## What you are asked to do
If a line in the material below holds the string "DGND", tally it, then give the tally alone.

## Listed entries
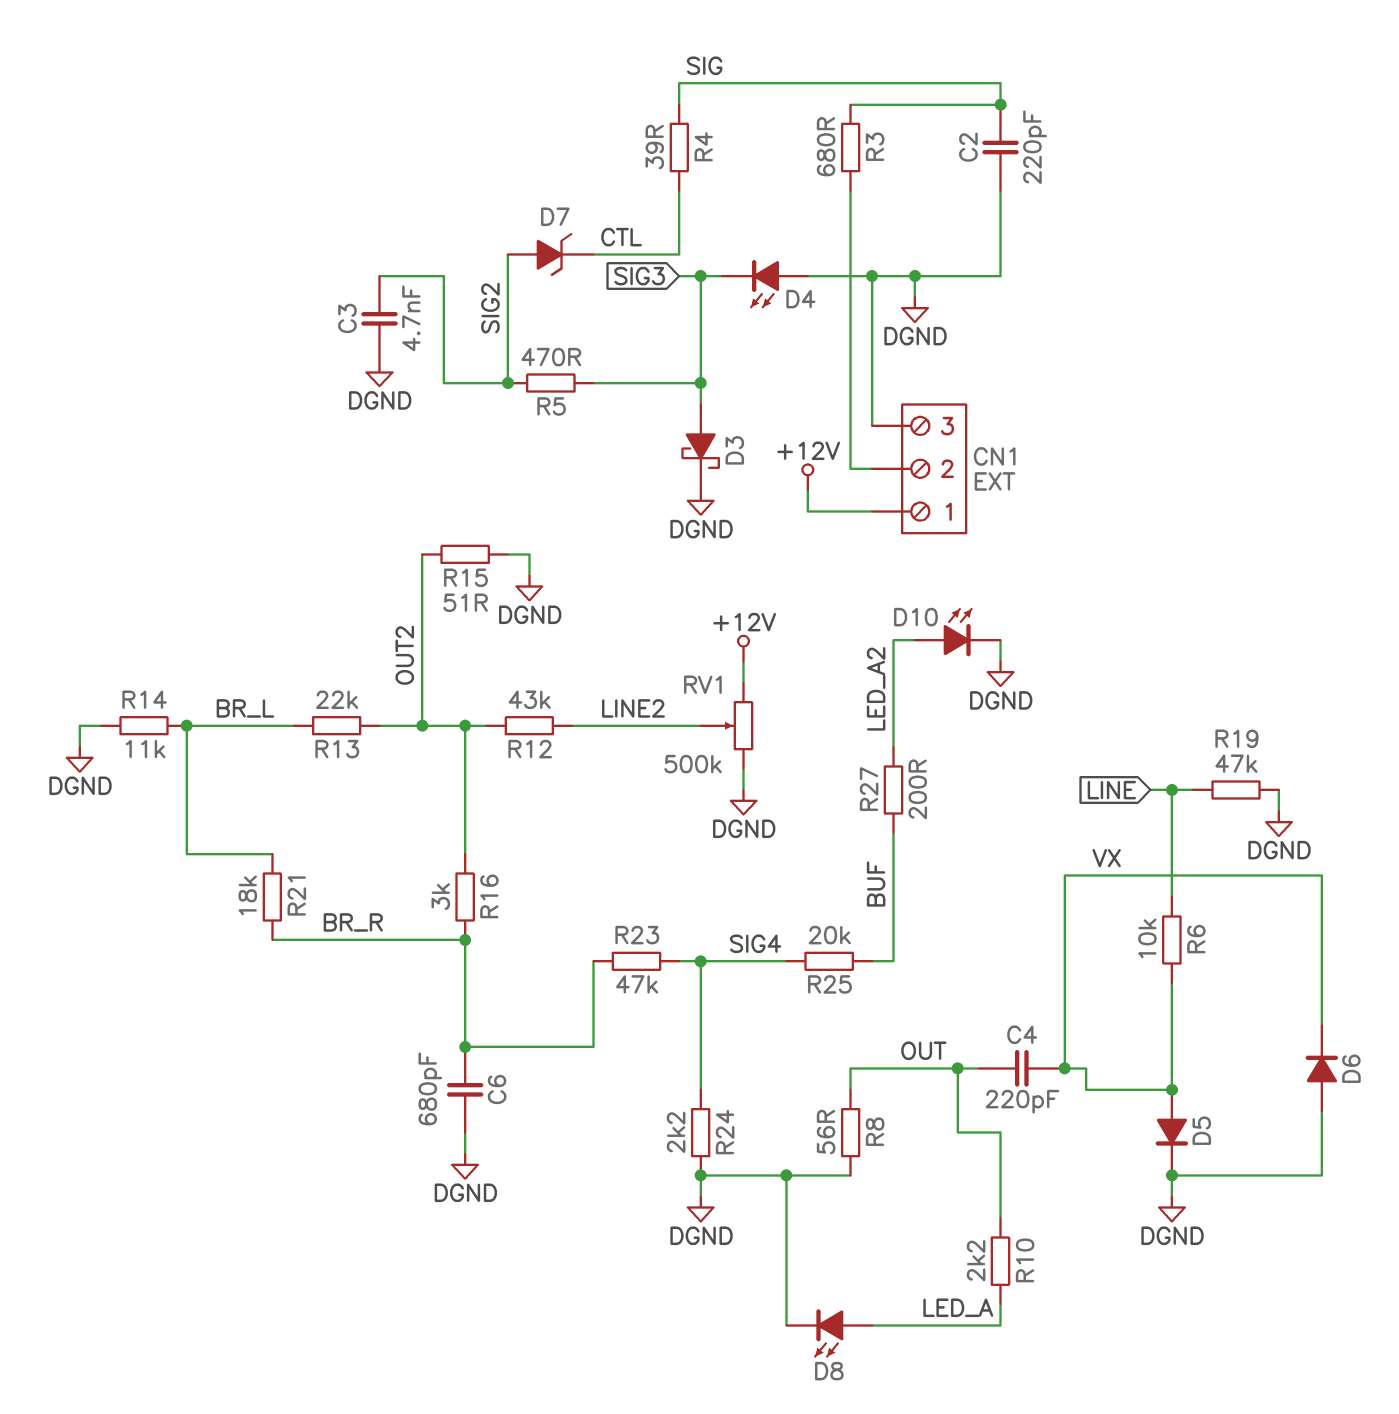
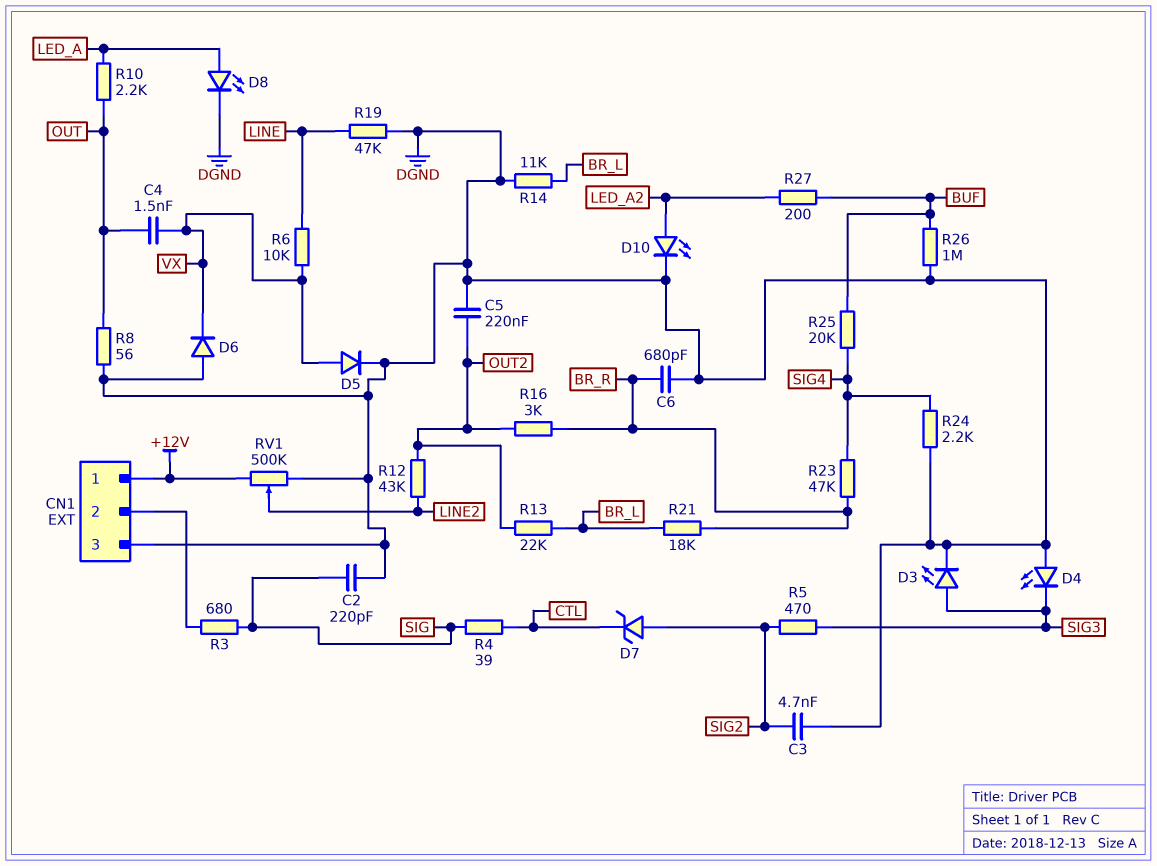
C4: 220pF (OUT, VX) -> 1.5nF (OUT, VX)
C5: none -> 220nF (DGND, OUT2)
D3: schottky (A SIG3, K DGND) -> LED (A SIG3, K DGND)
R15: 51 (DGND, OUT2) -> none
R26: none -> 1M (BUF, DGND)

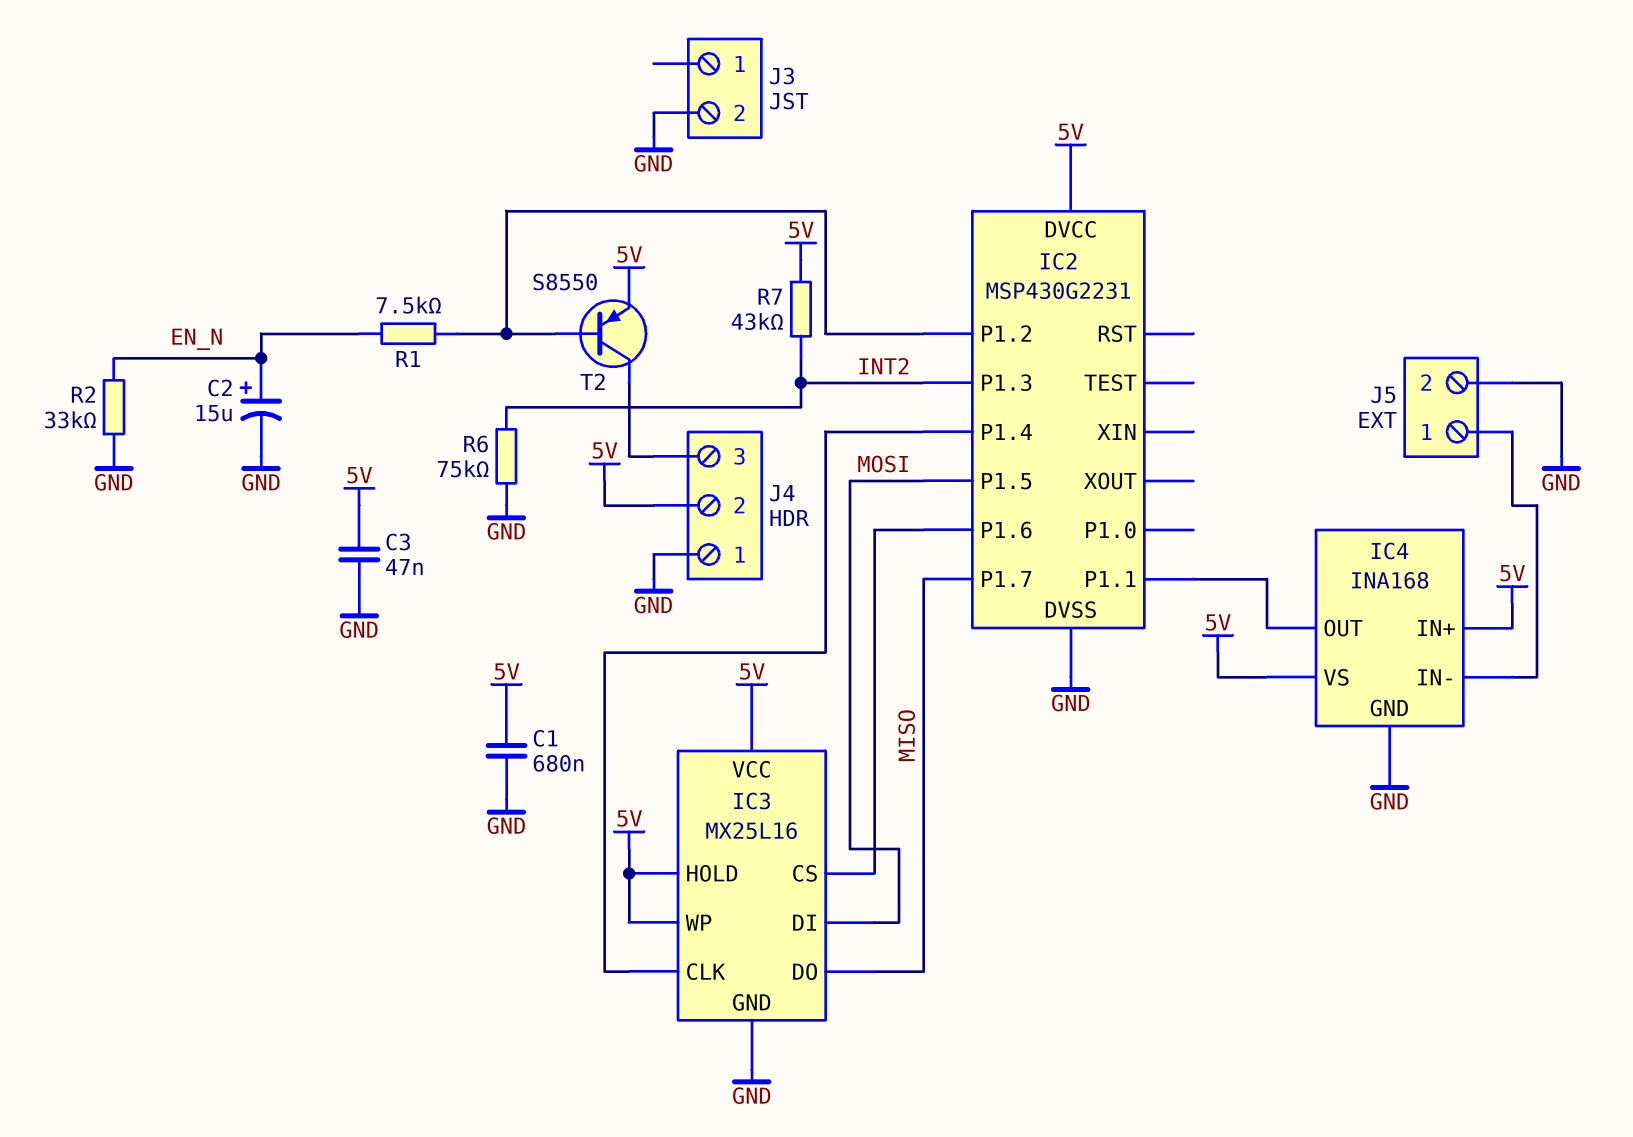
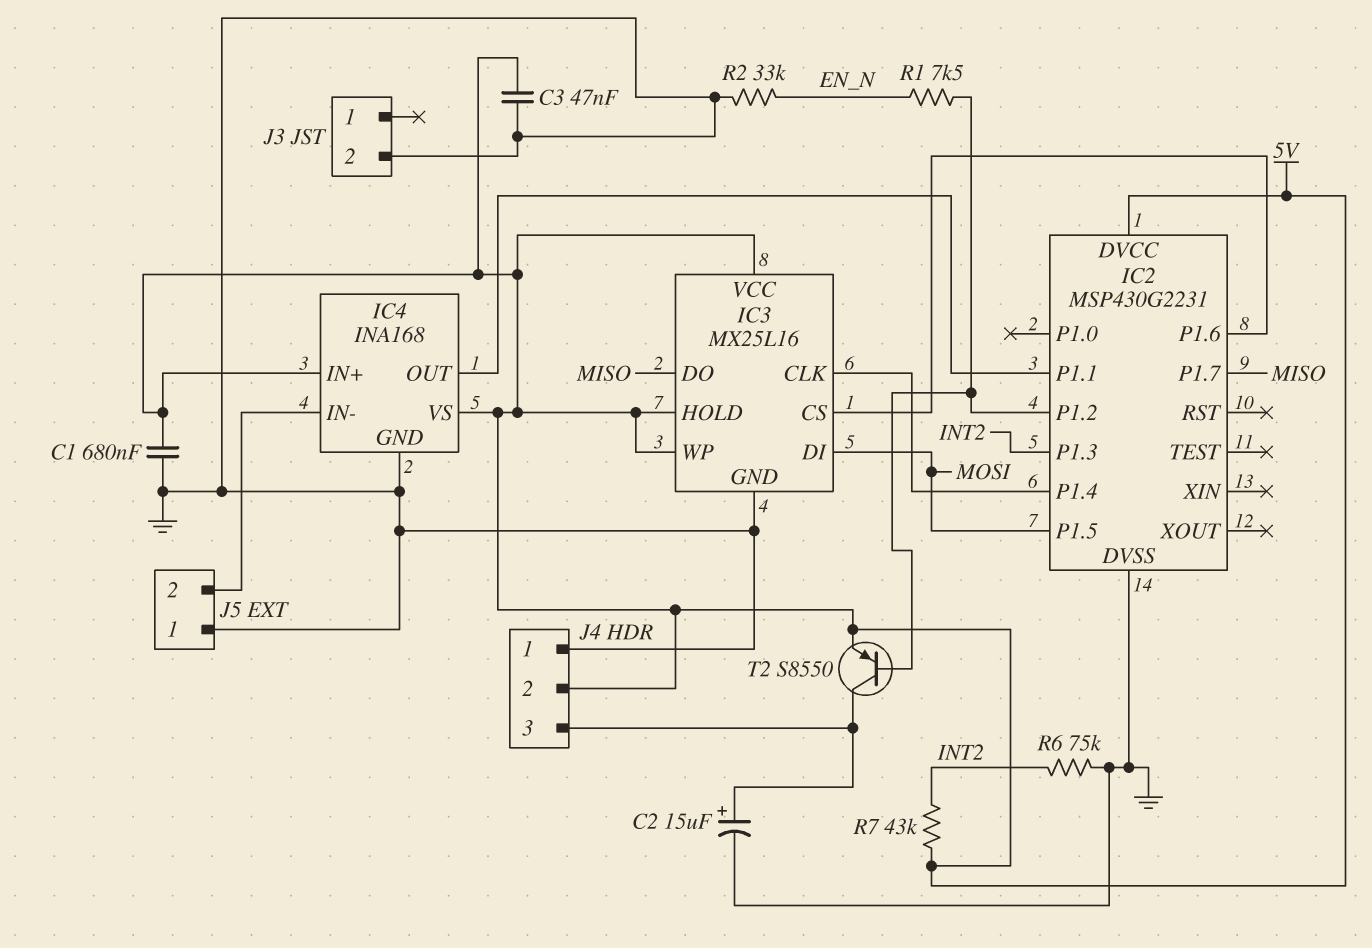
C2: 15uF (plus EN_N, minus GND) -> 15uF (plus J4/3, minus GND)
J5 pin 1: IC4/IN- -> GND
J5 pin 2: GND -> IC4/IN-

## Response for this exercise
4